**Problem**
List every line below containing "bulb".

[Spatial object tracking data]
++++

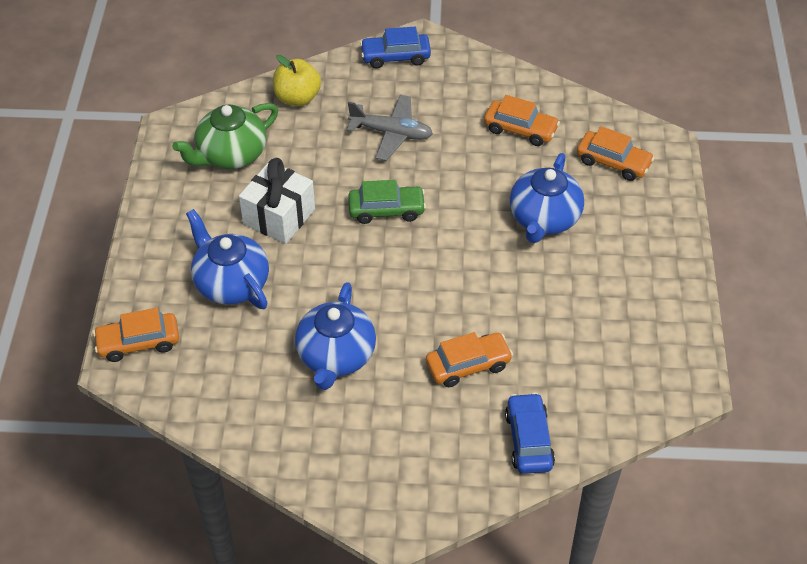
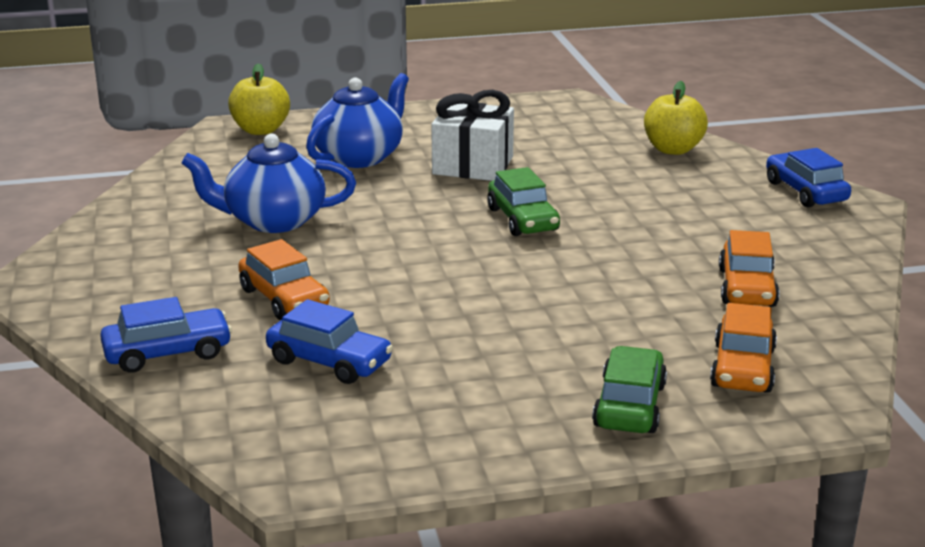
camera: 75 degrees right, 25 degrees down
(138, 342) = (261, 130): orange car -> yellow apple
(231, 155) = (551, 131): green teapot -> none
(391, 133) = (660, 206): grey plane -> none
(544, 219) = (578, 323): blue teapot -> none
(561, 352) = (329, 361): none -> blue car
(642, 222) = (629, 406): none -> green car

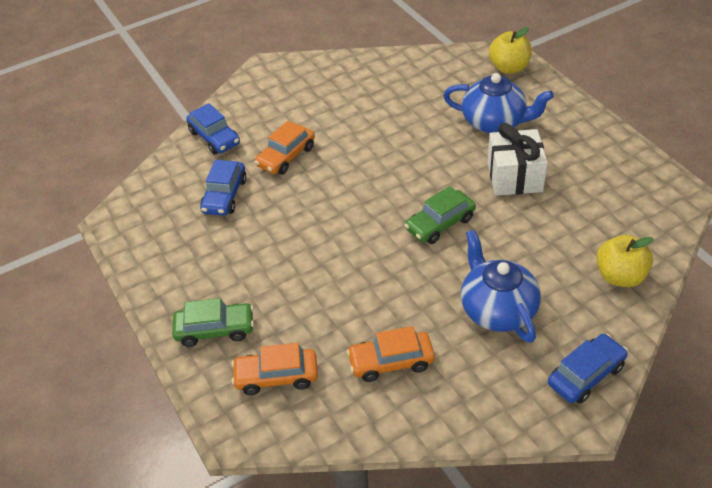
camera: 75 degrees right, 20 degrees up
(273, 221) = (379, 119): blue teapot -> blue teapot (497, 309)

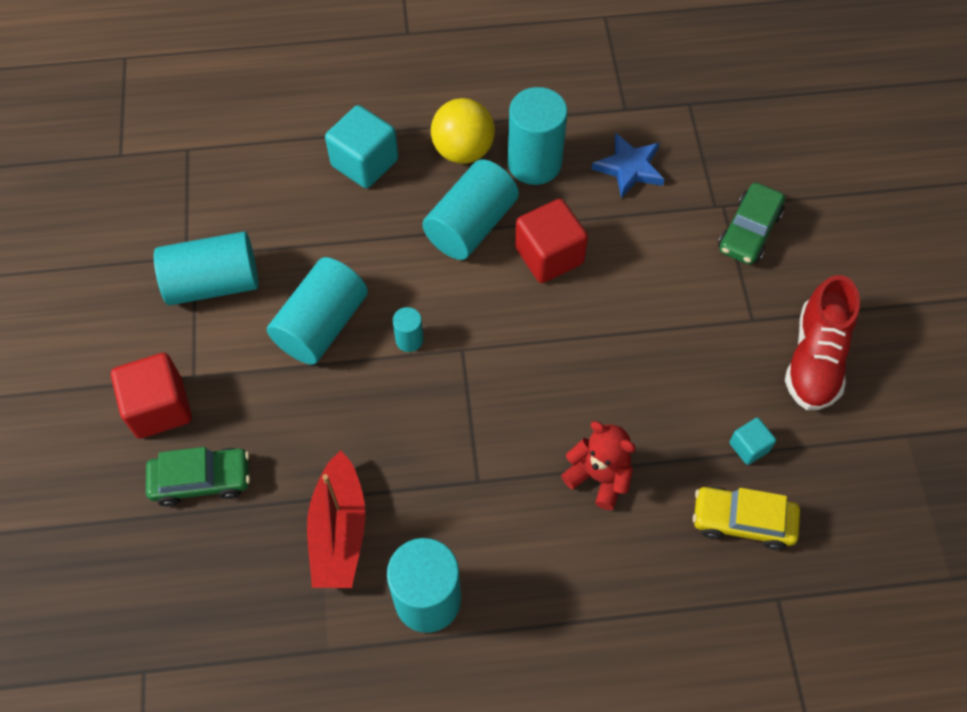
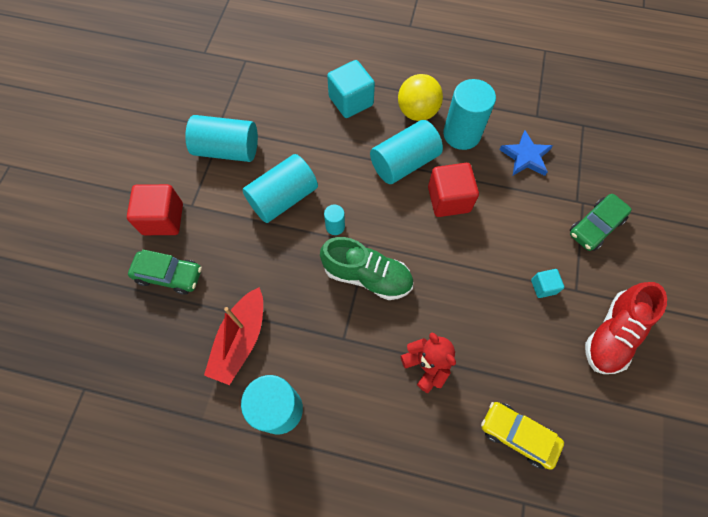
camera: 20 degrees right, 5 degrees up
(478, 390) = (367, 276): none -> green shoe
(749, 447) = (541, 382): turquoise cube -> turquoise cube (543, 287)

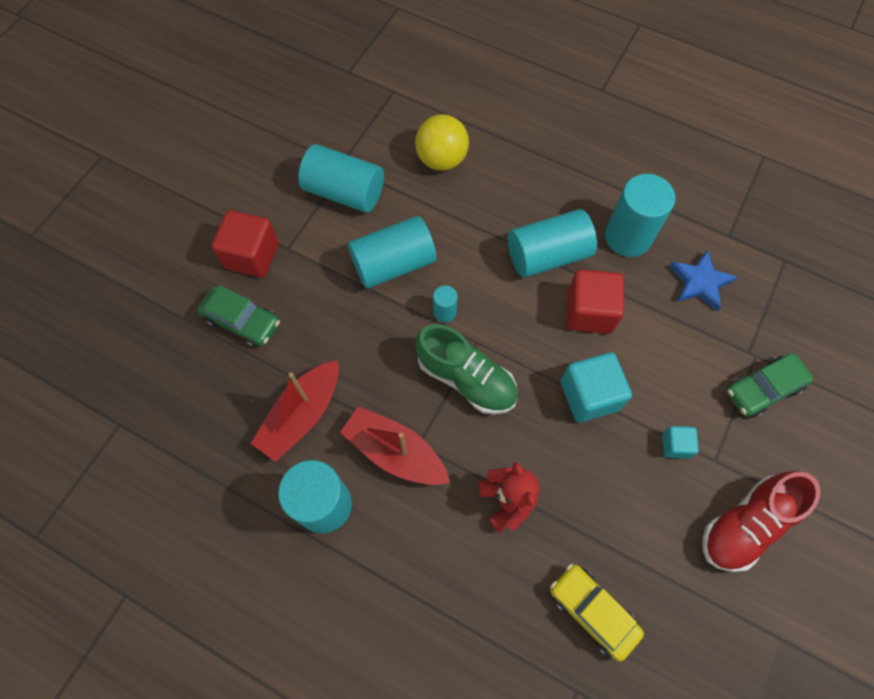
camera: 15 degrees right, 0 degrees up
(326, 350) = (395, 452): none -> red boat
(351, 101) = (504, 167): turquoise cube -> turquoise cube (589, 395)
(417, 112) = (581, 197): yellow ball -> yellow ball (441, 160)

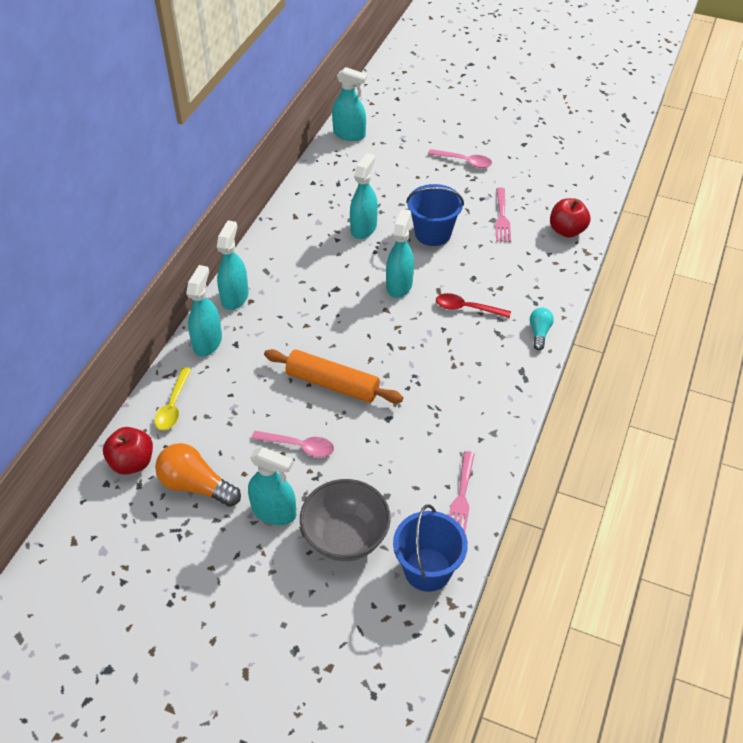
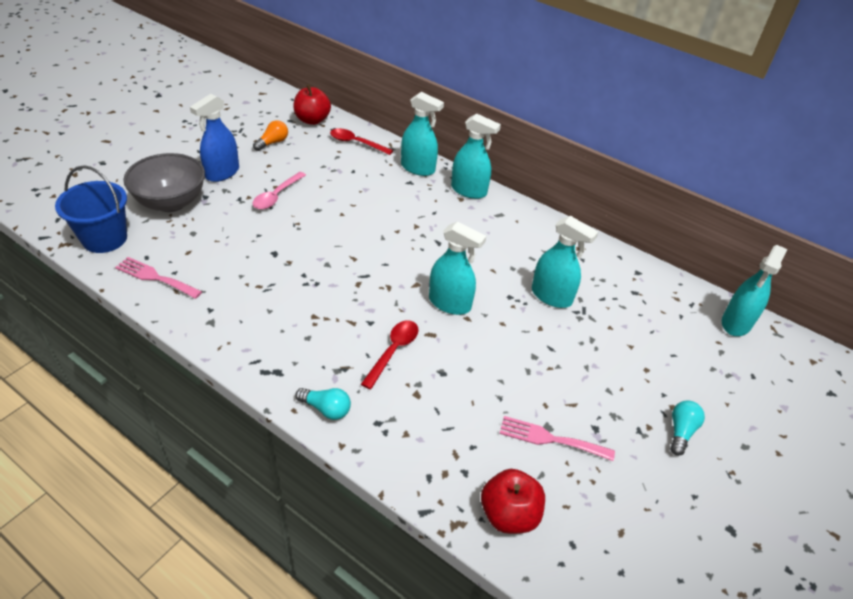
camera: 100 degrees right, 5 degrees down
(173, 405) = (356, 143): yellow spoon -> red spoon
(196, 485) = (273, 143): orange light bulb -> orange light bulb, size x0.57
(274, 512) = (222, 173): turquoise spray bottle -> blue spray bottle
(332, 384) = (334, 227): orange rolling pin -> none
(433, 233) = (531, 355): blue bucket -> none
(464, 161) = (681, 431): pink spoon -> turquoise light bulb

++++

**Answer section**
(196, 485) = (273, 143): orange light bulb -> orange light bulb, size x0.57
(464, 161) = (681, 431): pink spoon -> turquoise light bulb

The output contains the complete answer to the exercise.